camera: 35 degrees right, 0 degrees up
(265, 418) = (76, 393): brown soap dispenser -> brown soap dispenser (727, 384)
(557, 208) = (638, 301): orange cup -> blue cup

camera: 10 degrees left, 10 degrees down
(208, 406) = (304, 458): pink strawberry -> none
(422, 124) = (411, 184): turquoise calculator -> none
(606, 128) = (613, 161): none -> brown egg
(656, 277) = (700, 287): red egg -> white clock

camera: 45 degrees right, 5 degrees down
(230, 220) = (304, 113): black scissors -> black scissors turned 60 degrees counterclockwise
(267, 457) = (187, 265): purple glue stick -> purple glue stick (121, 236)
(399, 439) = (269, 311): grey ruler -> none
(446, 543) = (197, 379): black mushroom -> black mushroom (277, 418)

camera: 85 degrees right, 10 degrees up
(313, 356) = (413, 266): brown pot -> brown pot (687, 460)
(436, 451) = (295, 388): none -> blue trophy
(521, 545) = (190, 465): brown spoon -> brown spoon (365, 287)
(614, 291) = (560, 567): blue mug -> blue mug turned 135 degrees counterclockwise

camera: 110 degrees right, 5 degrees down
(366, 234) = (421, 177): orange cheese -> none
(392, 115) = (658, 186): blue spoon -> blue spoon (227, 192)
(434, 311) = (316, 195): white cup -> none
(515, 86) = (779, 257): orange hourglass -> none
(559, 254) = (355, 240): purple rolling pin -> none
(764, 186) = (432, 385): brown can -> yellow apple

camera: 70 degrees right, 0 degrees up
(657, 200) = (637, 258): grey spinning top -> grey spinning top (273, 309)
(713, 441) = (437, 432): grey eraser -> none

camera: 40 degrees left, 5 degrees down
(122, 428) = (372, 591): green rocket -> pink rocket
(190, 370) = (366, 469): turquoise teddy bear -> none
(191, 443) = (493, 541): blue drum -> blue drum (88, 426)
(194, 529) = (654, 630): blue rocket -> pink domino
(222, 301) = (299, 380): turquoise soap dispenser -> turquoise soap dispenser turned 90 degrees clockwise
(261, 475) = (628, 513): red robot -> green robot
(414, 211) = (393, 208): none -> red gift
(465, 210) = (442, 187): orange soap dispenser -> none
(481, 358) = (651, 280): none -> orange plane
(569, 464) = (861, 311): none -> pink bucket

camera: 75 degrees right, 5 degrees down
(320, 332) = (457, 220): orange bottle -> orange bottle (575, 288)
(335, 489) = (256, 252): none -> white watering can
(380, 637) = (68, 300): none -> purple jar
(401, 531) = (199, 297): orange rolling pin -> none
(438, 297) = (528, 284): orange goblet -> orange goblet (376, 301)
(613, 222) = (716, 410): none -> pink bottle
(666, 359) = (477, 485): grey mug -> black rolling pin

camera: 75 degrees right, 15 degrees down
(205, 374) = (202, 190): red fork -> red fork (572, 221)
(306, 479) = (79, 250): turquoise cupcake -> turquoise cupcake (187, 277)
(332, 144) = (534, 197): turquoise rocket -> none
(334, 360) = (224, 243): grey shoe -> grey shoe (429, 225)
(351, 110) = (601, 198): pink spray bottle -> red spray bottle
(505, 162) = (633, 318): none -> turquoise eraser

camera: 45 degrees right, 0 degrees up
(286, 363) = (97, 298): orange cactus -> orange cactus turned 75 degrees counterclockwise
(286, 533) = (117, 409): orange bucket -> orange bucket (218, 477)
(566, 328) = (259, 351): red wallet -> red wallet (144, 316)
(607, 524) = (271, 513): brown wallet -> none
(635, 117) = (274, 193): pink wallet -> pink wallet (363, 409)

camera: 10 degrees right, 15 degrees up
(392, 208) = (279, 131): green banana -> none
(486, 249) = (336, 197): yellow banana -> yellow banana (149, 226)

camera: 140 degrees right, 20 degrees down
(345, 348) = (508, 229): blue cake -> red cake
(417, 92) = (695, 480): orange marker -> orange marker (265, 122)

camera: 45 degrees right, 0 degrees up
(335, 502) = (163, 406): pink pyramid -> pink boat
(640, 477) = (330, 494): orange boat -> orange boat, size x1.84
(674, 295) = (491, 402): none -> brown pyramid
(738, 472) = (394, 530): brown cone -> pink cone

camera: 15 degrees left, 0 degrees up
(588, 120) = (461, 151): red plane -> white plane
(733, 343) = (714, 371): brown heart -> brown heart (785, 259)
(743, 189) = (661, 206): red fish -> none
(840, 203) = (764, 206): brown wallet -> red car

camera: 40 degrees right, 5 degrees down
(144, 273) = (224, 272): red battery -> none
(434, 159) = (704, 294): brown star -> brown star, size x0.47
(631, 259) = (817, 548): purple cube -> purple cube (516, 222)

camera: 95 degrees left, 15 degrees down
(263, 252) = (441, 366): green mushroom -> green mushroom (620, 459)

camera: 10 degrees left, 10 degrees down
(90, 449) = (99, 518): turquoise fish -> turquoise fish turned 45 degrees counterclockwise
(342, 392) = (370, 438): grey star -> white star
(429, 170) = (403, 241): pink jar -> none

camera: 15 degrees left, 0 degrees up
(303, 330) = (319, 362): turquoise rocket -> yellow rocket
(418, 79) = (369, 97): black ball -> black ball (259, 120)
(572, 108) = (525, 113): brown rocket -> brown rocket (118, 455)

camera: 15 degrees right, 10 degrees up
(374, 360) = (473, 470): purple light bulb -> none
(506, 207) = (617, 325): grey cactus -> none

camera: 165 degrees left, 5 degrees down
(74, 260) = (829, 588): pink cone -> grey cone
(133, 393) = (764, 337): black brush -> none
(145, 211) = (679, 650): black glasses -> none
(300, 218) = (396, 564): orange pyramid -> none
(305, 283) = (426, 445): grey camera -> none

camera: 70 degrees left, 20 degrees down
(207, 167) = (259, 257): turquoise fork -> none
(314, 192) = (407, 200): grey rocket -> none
★ ★ ★ ★
Look over the listing above. Pick out and copy every line that includes "turned".

(230, 220) = (304, 113): black scissors -> black scissors turned 60 degrees counterclockwise
(614, 291) = (560, 567): blue mug -> blue mug turned 135 degrees counterclockwise
(222, 301) = (299, 380): turquoise soap dispenser -> turquoise soap dispenser turned 90 degrees clockwise
(286, 363) = (97, 298): orange cactus -> orange cactus turned 75 degrees counterclockwise
(90, 449) = (99, 518): turquoise fish -> turquoise fish turned 45 degrees counterclockwise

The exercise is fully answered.